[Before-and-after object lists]
***

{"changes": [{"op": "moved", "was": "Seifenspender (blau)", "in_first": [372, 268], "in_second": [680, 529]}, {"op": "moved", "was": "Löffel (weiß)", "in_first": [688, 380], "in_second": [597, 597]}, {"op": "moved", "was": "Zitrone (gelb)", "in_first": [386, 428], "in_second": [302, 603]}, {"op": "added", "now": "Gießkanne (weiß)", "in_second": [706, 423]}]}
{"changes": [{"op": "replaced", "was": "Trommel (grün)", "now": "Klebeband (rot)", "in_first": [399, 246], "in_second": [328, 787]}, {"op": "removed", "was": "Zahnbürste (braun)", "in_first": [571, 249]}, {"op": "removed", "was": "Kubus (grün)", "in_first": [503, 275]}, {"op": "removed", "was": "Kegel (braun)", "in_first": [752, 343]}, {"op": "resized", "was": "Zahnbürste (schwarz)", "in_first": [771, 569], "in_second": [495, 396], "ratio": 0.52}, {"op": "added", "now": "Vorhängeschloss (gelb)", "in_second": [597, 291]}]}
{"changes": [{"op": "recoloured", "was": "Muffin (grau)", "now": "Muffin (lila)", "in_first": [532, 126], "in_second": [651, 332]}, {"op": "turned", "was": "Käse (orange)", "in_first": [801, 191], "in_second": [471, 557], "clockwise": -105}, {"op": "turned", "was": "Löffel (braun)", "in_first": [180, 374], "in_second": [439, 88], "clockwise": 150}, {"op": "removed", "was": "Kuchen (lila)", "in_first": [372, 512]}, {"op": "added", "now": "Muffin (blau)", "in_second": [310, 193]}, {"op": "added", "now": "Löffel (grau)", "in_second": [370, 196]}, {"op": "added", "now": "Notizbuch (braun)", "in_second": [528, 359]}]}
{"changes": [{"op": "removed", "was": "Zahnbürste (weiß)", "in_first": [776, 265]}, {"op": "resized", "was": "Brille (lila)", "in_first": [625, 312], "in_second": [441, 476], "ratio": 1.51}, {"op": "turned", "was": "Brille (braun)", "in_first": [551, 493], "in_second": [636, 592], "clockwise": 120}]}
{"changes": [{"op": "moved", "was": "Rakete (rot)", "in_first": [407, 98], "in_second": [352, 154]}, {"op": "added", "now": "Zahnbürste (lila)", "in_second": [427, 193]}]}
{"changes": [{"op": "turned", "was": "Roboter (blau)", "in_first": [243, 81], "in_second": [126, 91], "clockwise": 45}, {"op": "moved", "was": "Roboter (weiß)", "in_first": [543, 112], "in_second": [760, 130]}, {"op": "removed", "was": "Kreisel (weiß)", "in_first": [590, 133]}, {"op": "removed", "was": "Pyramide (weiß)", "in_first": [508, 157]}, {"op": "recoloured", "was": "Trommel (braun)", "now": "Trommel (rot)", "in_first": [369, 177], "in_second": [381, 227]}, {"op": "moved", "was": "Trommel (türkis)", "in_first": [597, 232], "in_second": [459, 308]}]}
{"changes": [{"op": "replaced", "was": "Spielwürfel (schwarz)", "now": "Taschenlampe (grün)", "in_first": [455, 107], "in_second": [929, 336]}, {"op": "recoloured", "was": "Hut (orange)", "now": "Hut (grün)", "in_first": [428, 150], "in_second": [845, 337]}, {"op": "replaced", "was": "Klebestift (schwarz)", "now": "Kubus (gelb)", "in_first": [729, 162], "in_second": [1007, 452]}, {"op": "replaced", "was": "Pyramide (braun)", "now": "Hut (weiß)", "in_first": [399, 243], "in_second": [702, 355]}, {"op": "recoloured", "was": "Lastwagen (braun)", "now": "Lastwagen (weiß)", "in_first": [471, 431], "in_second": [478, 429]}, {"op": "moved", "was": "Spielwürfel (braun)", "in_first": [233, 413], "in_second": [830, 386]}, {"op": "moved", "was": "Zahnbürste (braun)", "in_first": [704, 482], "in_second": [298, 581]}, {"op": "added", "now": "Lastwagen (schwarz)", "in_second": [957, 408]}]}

***

Description of the task.
All of the data above needs to be written out again, exactly.

Solution for this problem.
{"changes": [{"op": "moved", "was": "Seifenspender (blau)", "in_first": [372, 268], "in_second": [680, 529]}, {"op": "moved", "was": "Löffel (weiß)", "in_first": [688, 380], "in_second": [597, 597]}, {"op": "moved", "was": "Zitrone (gelb)", "in_first": [386, 428], "in_second": [302, 603]}, {"op": "added", "now": "Gießkanne (weiß)", "in_second": [706, 423]}]}
{"changes": [{"op": "replaced", "was": "Trommel (grün)", "now": "Klebeband (rot)", "in_first": [399, 246], "in_second": [328, 787]}, {"op": "removed", "was": "Zahnbürste (braun)", "in_first": [571, 249]}, {"op": "removed", "was": "Kubus (grün)", "in_first": [503, 275]}, {"op": "removed", "was": "Kegel (braun)", "in_first": [752, 343]}, {"op": "resized", "was": "Zahnbürste (schwarz)", "in_first": [771, 569], "in_second": [495, 396], "ratio": 0.52}, {"op": "added", "now": "Vorhängeschloss (gelb)", "in_second": [597, 291]}]}
{"changes": [{"op": "recoloured", "was": "Muffin (grau)", "now": "Muffin (lila)", "in_first": [532, 126], "in_second": [651, 332]}, {"op": "turned", "was": "Käse (orange)", "in_first": [801, 191], "in_second": [471, 557], "clockwise": -105}, {"op": "turned", "was": "Löffel (braun)", "in_first": [180, 374], "in_second": [439, 88], "clockwise": 150}, {"op": "removed", "was": "Kuchen (lila)", "in_first": [372, 512]}, {"op": "added", "now": "Muffin (blau)", "in_second": [310, 193]}, {"op": "added", "now": "Löffel (grau)", "in_second": [370, 196]}, {"op": "added", "now": "Notizbuch (braun)", "in_second": [528, 359]}]}
{"changes": [{"op": "removed", "was": "Zahnbürste (weiß)", "in_first": [776, 265]}, {"op": "resized", "was": "Brille (lila)", "in_first": [625, 312], "in_second": [441, 476], "ratio": 1.51}, {"op": "turned", "was": "Brille (braun)", "in_first": [551, 493], "in_second": [636, 592], "clockwise": 120}]}
{"changes": [{"op": "moved", "was": "Rakete (rot)", "in_first": [407, 98], "in_second": [352, 154]}, {"op": "added", "now": "Zahnbürste (lila)", "in_second": [427, 193]}]}
{"changes": [{"op": "turned", "was": "Roboter (blau)", "in_first": [243, 81], "in_second": [126, 91], "clockwise": 45}, {"op": "moved", "was": "Roboter (weiß)", "in_first": [543, 112], "in_second": [760, 130]}, {"op": "removed", "was": "Kreisel (weiß)", "in_first": [590, 133]}, {"op": "removed", "was": "Pyramide (weiß)", "in_first": [508, 157]}, {"op": "recoloured", "was": "Trommel (braun)", "now": "Trommel (rot)", "in_first": [369, 177], "in_second": [381, 227]}, {"op": "moved", "was": "Trommel (türkis)", "in_first": [597, 232], "in_second": [459, 308]}]}
{"changes": [{"op": "replaced", "was": "Spielwürfel (schwarz)", "now": "Taschenlampe (grün)", "in_first": [455, 107], "in_second": [929, 336]}, {"op": "recoloured", "was": "Hut (orange)", "now": "Hut (grün)", "in_first": [428, 150], "in_second": [845, 337]}, {"op": "replaced", "was": "Klebestift (schwarz)", "now": "Kubus (gelb)", "in_first": [729, 162], "in_second": [1007, 452]}, {"op": "replaced", "was": "Pyramide (braun)", "now": "Hut (weiß)", "in_first": [399, 243], "in_second": [702, 355]}, {"op": "recoloured", "was": "Lastwagen (braun)", "now": "Lastwagen (weiß)", "in_first": [471, 431], "in_second": [478, 429]}, {"op": "moved", "was": "Spielwürfel (braun)", "in_first": [233, 413], "in_second": [830, 386]}, {"op": "moved", "was": "Zahnbürste (braun)", "in_first": [704, 482], "in_second": [298, 581]}, {"op": "added", "now": "Lastwagen (schwarz)", "in_second": [957, 408]}]}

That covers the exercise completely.